• Try it:
Line by line, restate the material word for word, omitting any image.

• Material for this exercise:
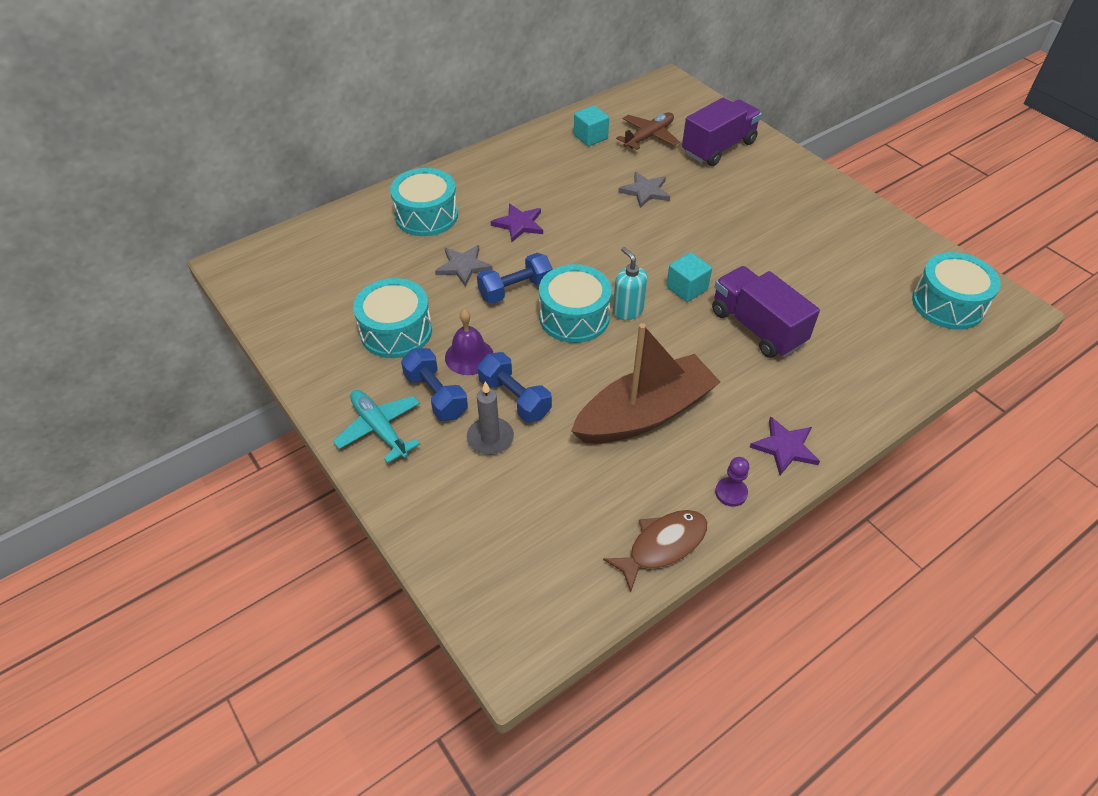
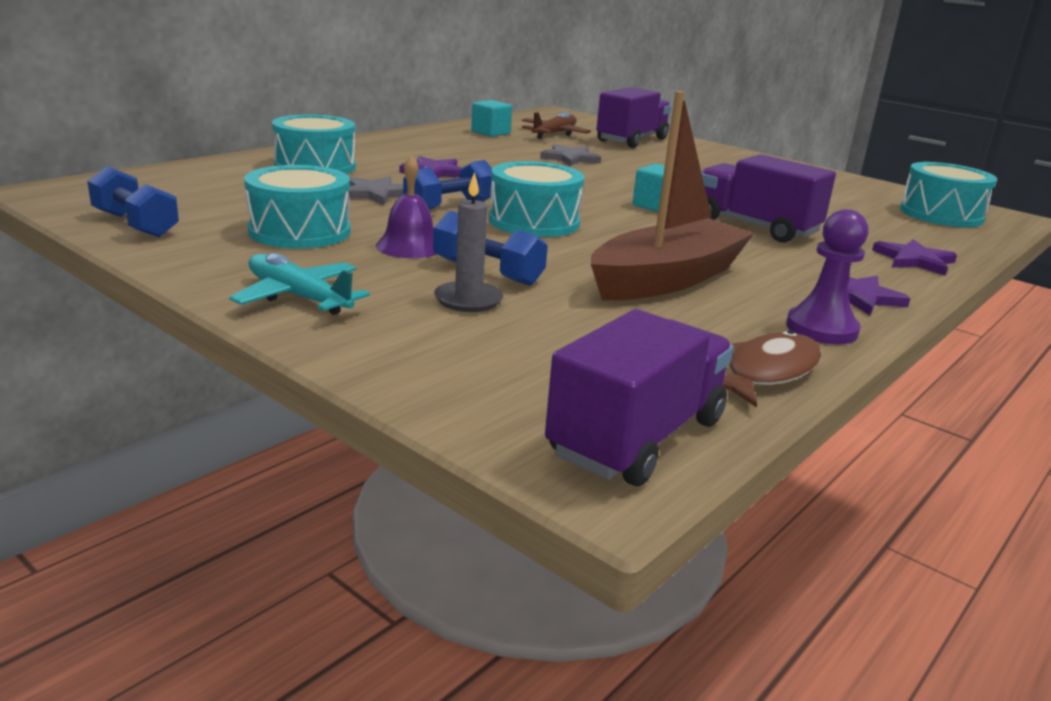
camera: 15 degrees left, 25 degrees down
(436, 395) = (374, 272): blue dumbbell -> blue dumbbell (135, 225)
(546, 611) = (637, 438): none -> purple truck
(627, 311) = (597, 218): turquoise soap dispenser -> none
(731, 493) = (821, 329): purple pawn -> purple pawn, size x1.57
(869, 390) = (914, 260): none -> purple star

• Exercise result:
camera: 15 degrees left, 25 degrees down
(436, 395) = (374, 272): blue dumbbell -> blue dumbbell (135, 225)
(546, 611) = (637, 438): none -> purple truck
(627, 311) = (597, 218): turquoise soap dispenser -> none
(731, 493) = (821, 329): purple pawn -> purple pawn, size x1.57
(869, 390) = (914, 260): none -> purple star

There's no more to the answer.